## begin Supplied records

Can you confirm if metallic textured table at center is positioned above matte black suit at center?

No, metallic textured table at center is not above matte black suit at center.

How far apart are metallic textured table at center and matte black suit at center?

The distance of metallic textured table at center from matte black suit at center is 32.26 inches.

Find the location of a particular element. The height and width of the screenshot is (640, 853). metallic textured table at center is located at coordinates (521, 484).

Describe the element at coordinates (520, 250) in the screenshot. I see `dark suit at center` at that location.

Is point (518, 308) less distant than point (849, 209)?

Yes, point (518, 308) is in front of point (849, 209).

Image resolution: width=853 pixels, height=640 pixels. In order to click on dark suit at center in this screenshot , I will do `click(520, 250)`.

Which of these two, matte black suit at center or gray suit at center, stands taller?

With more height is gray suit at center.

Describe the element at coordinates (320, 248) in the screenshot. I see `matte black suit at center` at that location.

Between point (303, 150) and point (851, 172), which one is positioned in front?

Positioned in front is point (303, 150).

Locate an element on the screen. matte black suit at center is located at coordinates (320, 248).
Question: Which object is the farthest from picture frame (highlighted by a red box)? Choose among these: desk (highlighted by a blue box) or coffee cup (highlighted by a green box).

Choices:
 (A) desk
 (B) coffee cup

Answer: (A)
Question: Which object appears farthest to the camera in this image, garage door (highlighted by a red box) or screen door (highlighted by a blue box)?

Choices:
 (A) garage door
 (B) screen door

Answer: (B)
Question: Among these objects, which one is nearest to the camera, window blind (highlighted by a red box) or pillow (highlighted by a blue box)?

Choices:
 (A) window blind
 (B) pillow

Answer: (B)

## end Supplied records

- [What to work on]: Reproduce the lines of the records above word for word, keeping every one of them in its original order.

- [Exercise solution]:
Can you confirm if metallic textured table at center is positioned above matte black suit at center?

No, metallic textured table at center is not above matte black suit at center.

How far apart are metallic textured table at center and matte black suit at center?

The distance of metallic textured table at center from matte black suit at center is 32.26 inches.

Find the location of a particular element. The height and width of the screenshot is (640, 853). metallic textured table at center is located at coordinates (521, 484).

Describe the element at coordinates (520, 250) in the screenshot. I see `dark suit at center` at that location.

Is point (518, 308) less distant than point (849, 209)?

Yes, point (518, 308) is in front of point (849, 209).

Image resolution: width=853 pixels, height=640 pixels. In order to click on dark suit at center in this screenshot , I will do `click(520, 250)`.

Which of these two, matte black suit at center or gray suit at center, stands taller?

With more height is gray suit at center.

Describe the element at coordinates (320, 248) in the screenshot. I see `matte black suit at center` at that location.

Between point (303, 150) and point (851, 172), which one is positioned in front?

Positioned in front is point (303, 150).

Locate an element on the screen. matte black suit at center is located at coordinates (320, 248).
Question: Which object is the farthest from picture frame (highlighted by a red box)? Choose among these: desk (highlighted by a blue box) or coffee cup (highlighted by a green box).

Choices:
 (A) desk
 (B) coffee cup

Answer: (A)
Question: Which object appears farthest to the camera in this image, garage door (highlighted by a red box) or screen door (highlighted by a blue box)?

Choices:
 (A) garage door
 (B) screen door

Answer: (B)
Question: Among these objects, which one is nearest to the camera, window blind (highlighted by a red box) or pillow (highlighted by a blue box)?

Choices:
 (A) window blind
 (B) pillow

Answer: (B)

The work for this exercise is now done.